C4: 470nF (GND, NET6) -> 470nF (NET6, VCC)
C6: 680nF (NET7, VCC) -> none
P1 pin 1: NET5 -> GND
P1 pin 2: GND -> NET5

* * *

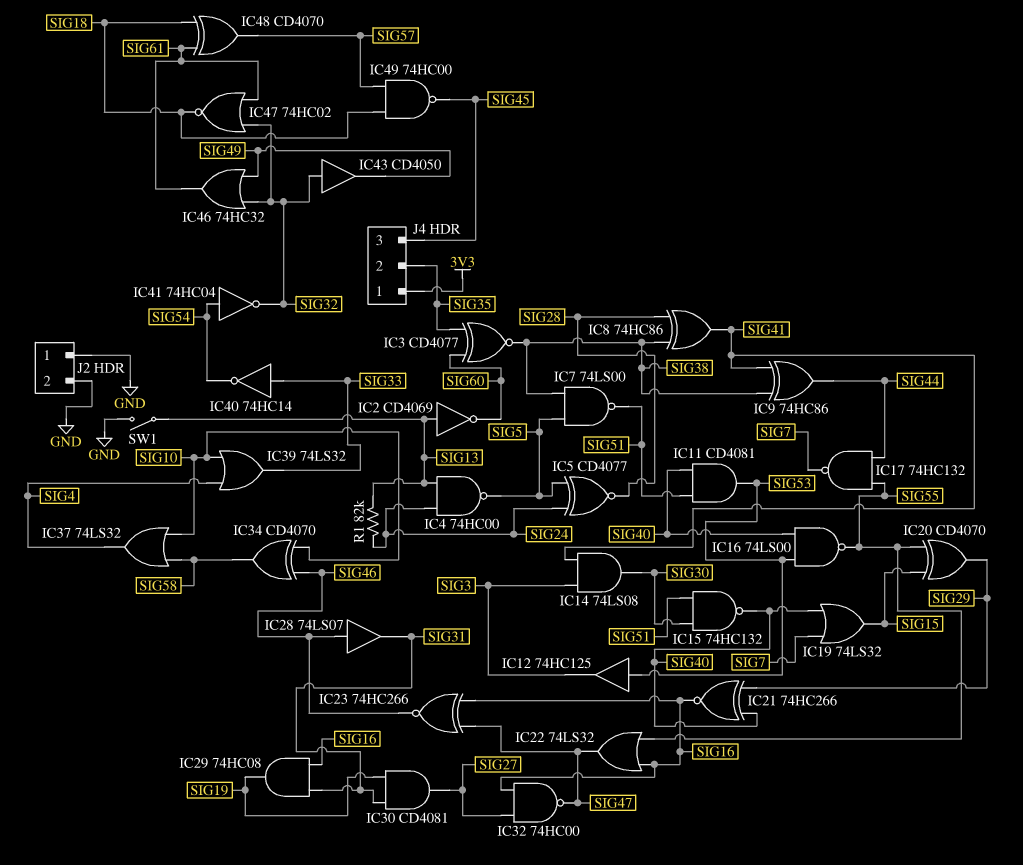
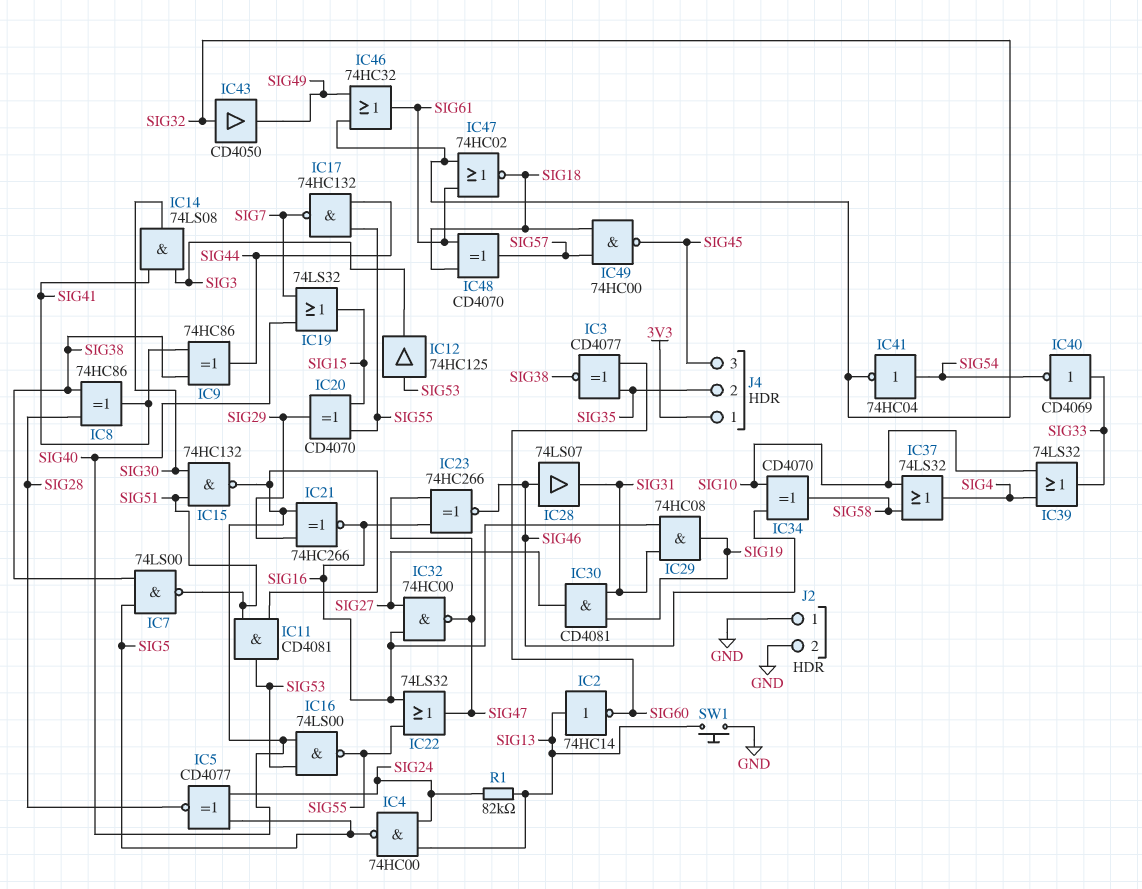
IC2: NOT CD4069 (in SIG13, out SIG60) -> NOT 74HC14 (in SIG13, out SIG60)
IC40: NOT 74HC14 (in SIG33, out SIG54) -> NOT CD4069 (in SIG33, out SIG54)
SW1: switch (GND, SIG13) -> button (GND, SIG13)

* * *

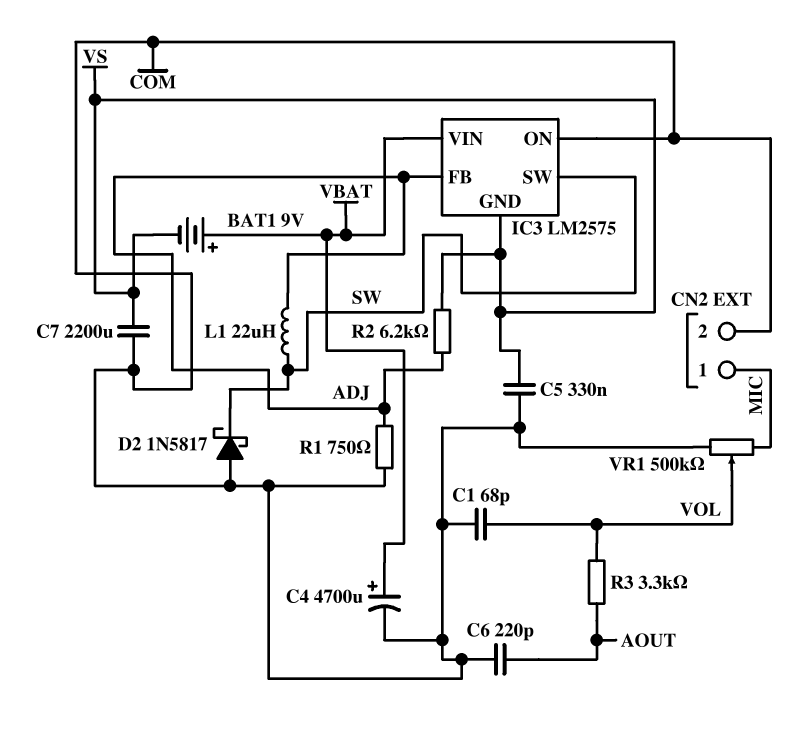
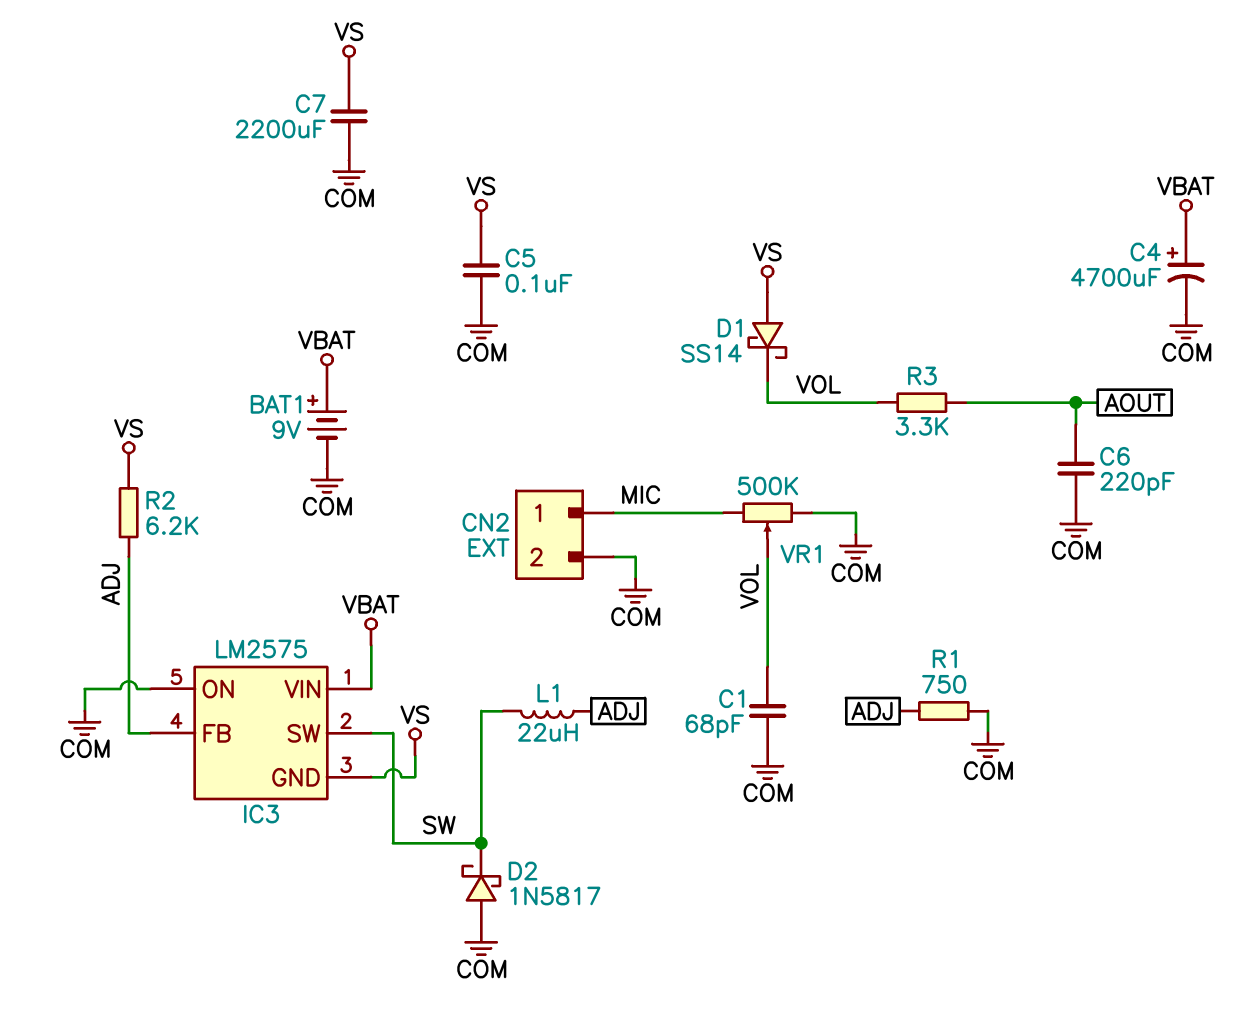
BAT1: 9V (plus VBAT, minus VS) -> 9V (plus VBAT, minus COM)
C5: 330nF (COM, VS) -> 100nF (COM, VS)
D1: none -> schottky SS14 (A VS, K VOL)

Instructions for the task
Look above for the line holding "C4: 470nF (GND, NET6) -> 470nF (NET6, VCC)", then set down exactly that line and every line after it up to and including the line holding "P1 pin 2: GND -> NET5", with nothing else.

Exercise result
C4: 470nF (GND, NET6) -> 470nF (NET6, VCC)
C6: 680nF (NET7, VCC) -> none
P1 pin 1: NET5 -> GND
P1 pin 2: GND -> NET5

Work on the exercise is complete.